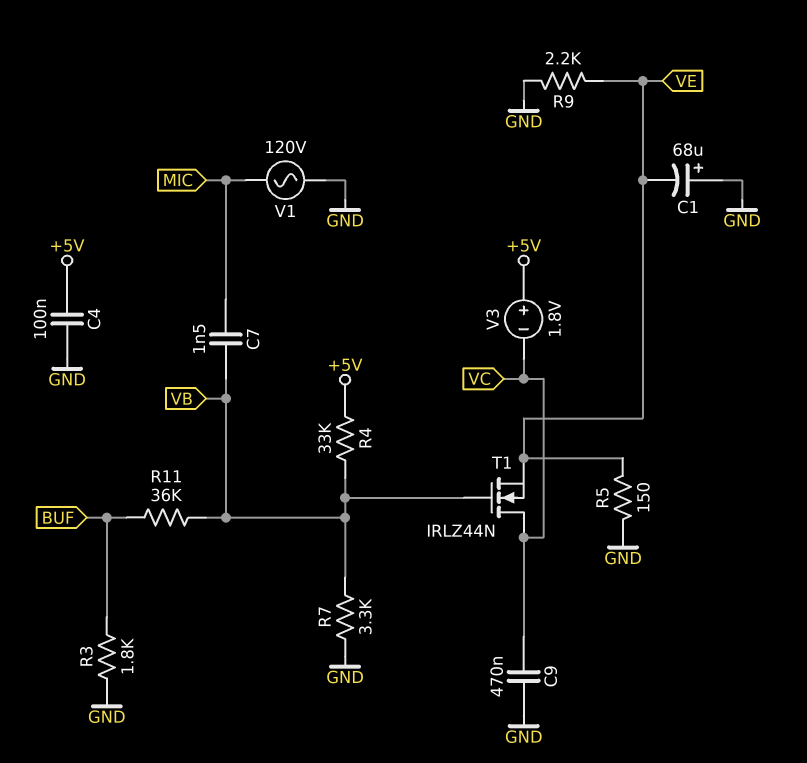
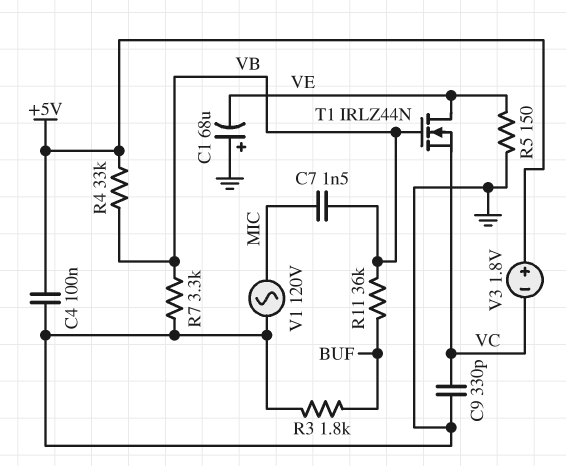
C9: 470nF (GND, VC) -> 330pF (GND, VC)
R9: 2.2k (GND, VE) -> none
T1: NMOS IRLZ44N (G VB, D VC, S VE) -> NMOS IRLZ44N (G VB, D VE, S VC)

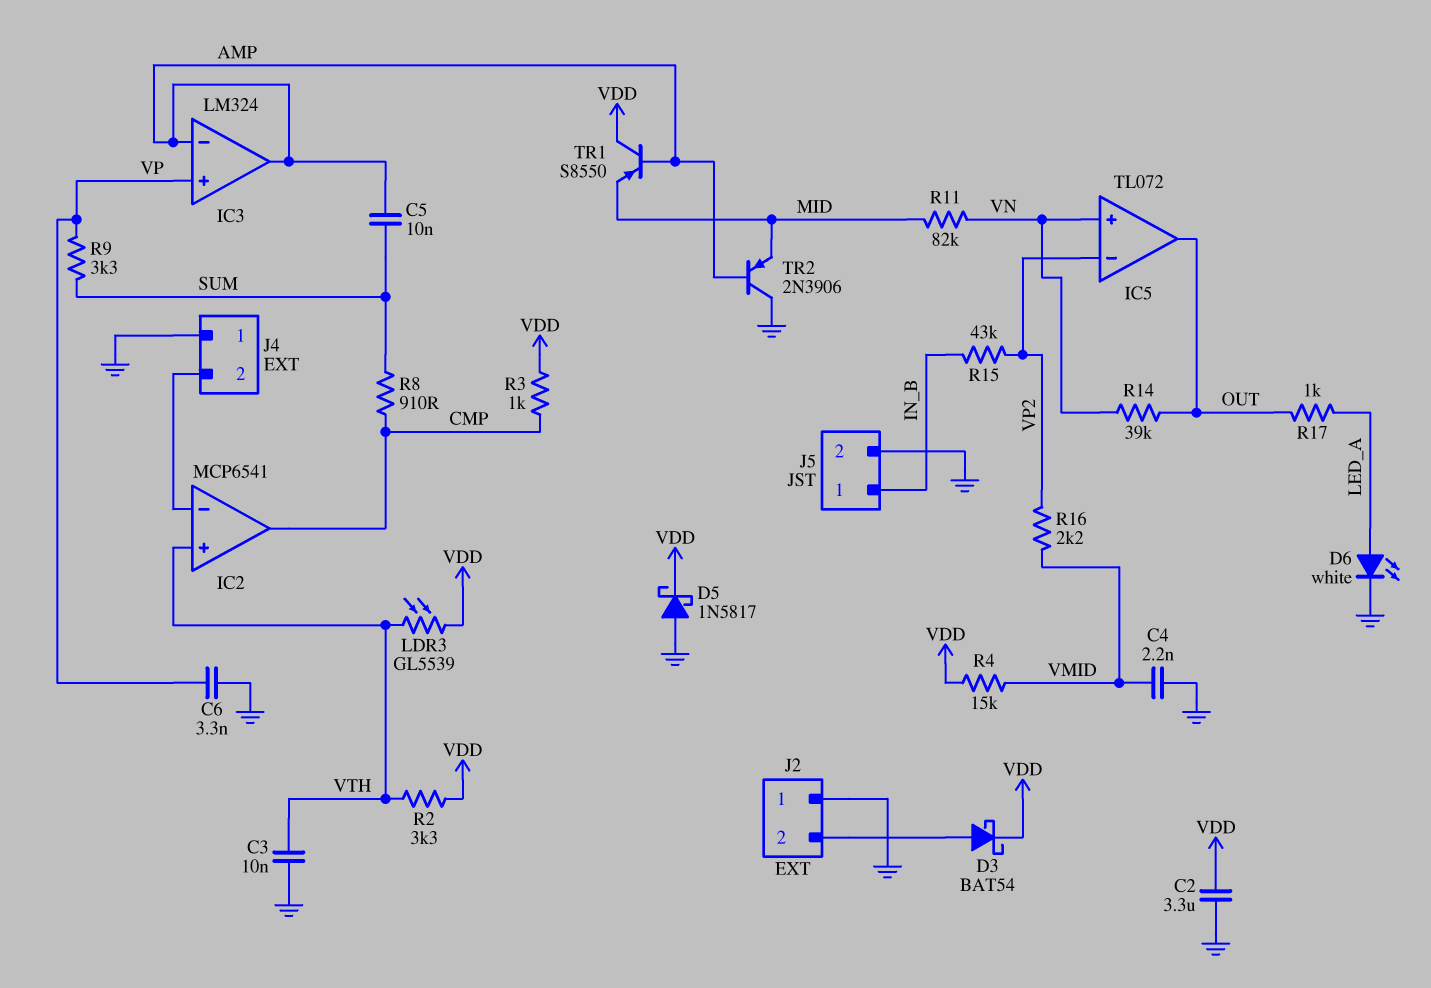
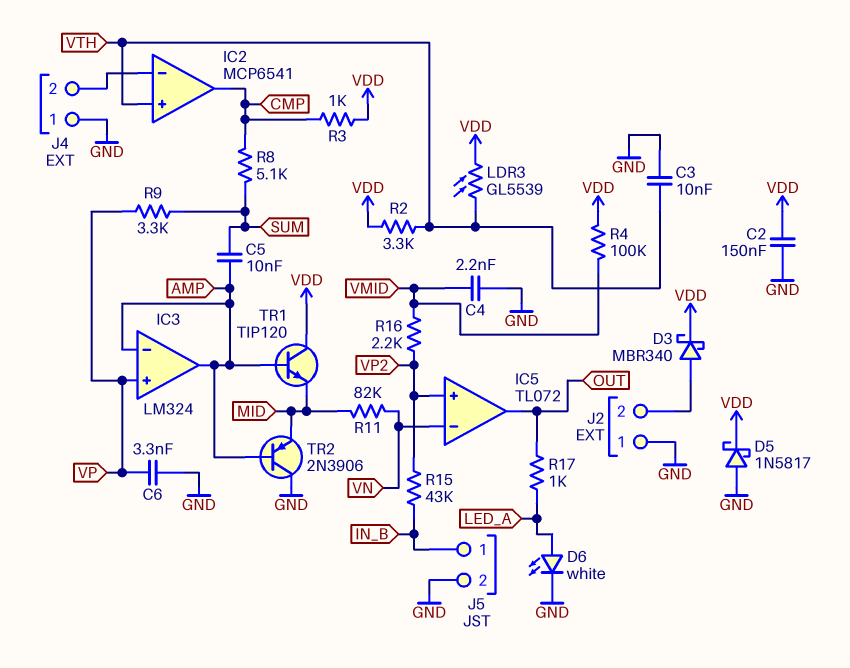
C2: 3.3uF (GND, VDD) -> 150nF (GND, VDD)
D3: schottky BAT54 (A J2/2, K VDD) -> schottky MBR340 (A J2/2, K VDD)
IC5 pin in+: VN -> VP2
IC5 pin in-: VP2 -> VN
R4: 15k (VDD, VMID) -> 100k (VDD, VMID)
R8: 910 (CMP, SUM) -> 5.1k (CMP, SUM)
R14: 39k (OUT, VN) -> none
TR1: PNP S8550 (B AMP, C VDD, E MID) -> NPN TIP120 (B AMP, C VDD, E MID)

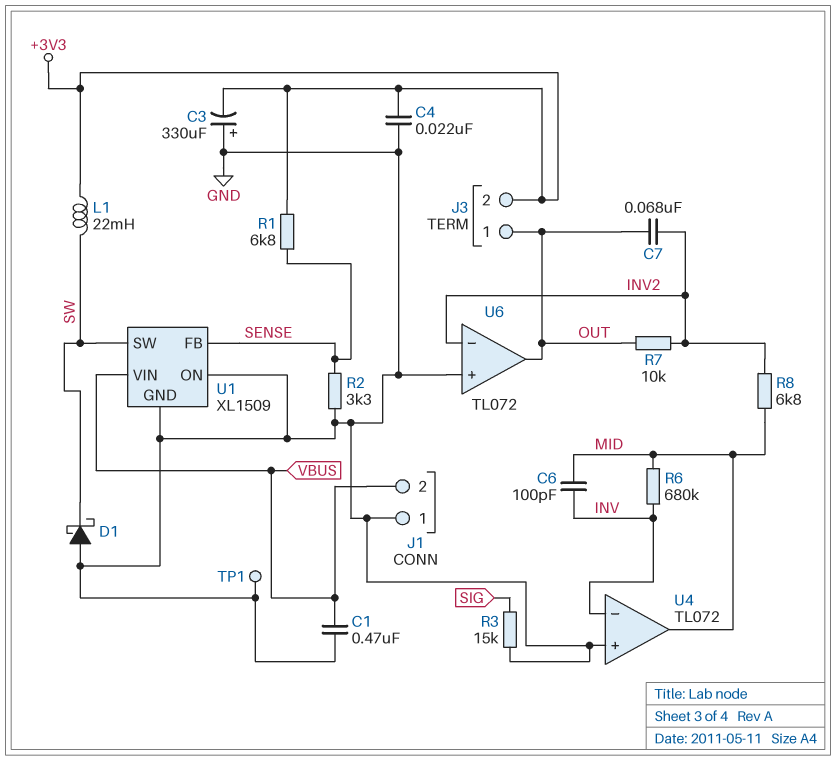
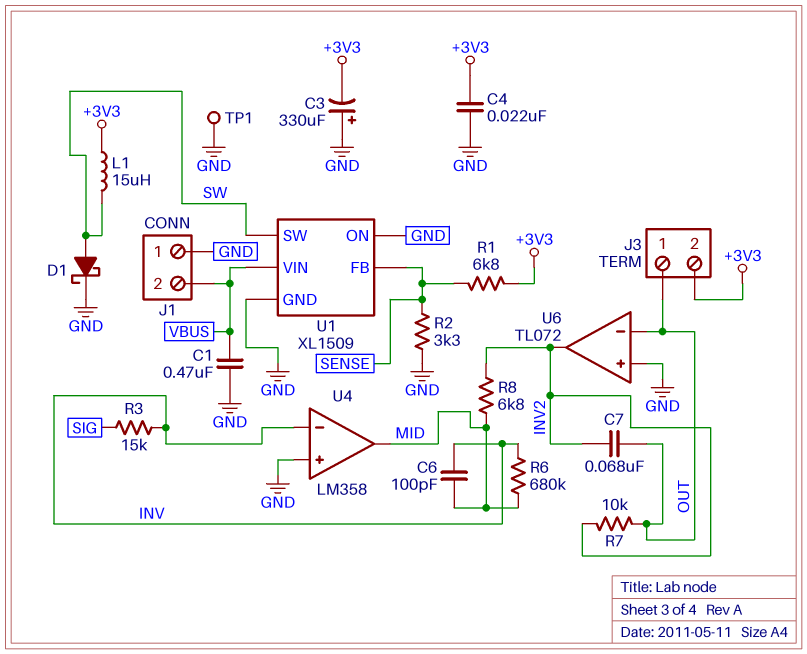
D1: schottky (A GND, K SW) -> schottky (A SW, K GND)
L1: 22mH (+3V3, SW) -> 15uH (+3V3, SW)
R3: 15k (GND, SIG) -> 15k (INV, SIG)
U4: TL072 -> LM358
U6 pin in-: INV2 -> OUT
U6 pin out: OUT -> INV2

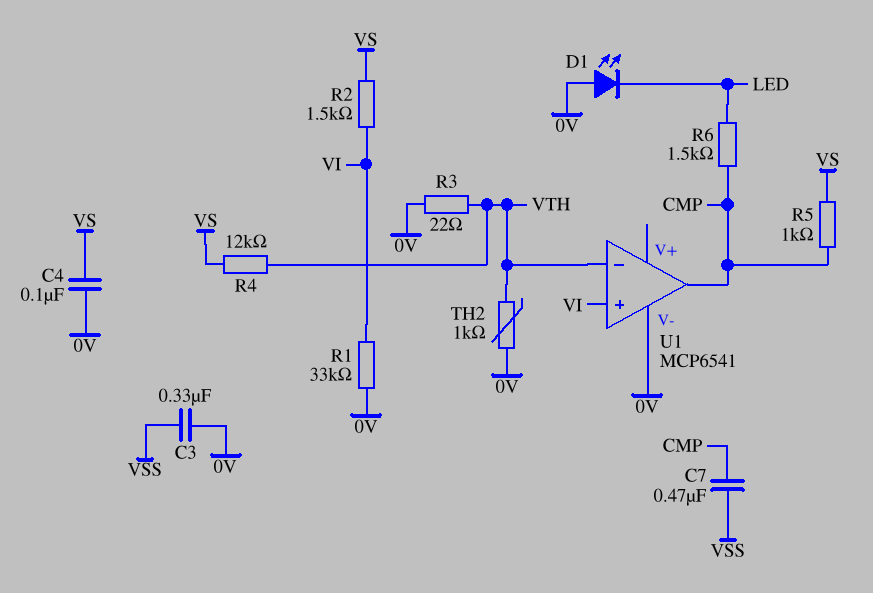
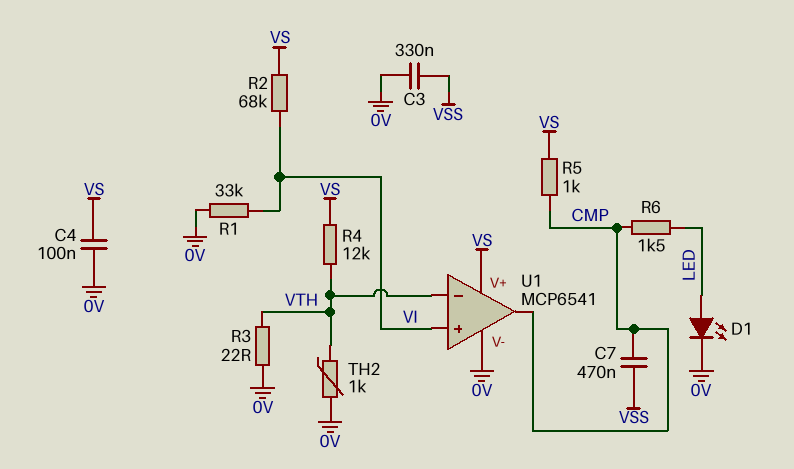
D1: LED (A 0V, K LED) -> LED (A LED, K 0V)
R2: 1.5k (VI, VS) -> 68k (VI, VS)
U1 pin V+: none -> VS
# # #
Task item: Leave the pictures aside and print exactly, and only, the lines from the one with "L1: 22mH (+3V3, SW) -> 15uH (+3V3, SW)" through the end of the data, both included.

Exercise response:
L1: 22mH (+3V3, SW) -> 15uH (+3V3, SW)
R3: 15k (GND, SIG) -> 15k (INV, SIG)
U4: TL072 -> LM358
U6 pin in-: INV2 -> OUT
U6 pin out: OUT -> INV2

D1: LED (A 0V, K LED) -> LED (A LED, K 0V)
R2: 1.5k (VI, VS) -> 68k (VI, VS)
U1 pin V+: none -> VS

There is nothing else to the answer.